What is expected:
Find each line of the entries with the string "tile", please, and copy it.

(Stored records)
---

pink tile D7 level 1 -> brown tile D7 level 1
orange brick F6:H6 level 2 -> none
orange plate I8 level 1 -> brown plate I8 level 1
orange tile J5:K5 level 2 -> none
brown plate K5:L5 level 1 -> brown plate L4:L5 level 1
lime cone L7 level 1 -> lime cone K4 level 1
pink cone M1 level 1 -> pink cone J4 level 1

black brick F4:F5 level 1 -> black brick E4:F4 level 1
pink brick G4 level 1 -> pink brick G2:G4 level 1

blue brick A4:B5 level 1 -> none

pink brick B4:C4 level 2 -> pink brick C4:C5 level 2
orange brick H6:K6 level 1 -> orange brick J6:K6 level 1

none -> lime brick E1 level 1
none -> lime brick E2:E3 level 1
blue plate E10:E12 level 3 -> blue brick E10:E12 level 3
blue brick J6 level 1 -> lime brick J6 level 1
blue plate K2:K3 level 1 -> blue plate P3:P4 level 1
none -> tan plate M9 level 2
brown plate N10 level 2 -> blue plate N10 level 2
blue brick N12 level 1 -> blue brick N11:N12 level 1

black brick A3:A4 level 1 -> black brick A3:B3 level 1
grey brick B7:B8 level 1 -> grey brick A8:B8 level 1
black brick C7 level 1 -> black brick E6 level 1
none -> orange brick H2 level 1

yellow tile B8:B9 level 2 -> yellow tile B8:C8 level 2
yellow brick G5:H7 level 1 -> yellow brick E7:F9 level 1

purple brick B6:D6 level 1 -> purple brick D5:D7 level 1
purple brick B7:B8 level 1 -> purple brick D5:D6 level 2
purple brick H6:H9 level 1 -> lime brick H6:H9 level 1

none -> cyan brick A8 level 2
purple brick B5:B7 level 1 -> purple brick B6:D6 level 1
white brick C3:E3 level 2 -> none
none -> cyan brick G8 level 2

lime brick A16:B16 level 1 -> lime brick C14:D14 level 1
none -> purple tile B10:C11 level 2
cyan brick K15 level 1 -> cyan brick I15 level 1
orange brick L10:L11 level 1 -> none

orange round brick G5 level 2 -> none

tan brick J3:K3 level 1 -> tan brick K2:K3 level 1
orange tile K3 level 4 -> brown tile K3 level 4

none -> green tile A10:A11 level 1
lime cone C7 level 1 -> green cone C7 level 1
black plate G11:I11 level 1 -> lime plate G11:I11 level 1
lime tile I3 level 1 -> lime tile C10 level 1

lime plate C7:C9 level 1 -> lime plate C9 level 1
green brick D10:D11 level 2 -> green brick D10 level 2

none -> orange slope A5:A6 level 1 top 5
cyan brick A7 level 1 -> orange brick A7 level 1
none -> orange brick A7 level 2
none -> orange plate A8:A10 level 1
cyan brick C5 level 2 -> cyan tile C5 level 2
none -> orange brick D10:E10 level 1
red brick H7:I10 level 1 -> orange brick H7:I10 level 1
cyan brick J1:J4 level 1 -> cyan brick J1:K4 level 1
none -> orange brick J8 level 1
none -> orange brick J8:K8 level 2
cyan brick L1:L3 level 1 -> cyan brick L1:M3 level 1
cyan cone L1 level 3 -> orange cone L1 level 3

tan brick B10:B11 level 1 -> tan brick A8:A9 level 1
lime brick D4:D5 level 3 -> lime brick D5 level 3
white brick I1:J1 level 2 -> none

---

Response area:
pink tile D7 level 1 -> brown tile D7 level 1
orange tile J5:K5 level 2 -> none
yellow tile B8:B9 level 2 -> yellow tile B8:C8 level 2
none -> purple tile B10:C11 level 2
orange tile K3 level 4 -> brown tile K3 level 4
none -> green tile A10:A11 level 1
lime tile I3 level 1 -> lime tile C10 level 1
cyan brick C5 level 2 -> cyan tile C5 level 2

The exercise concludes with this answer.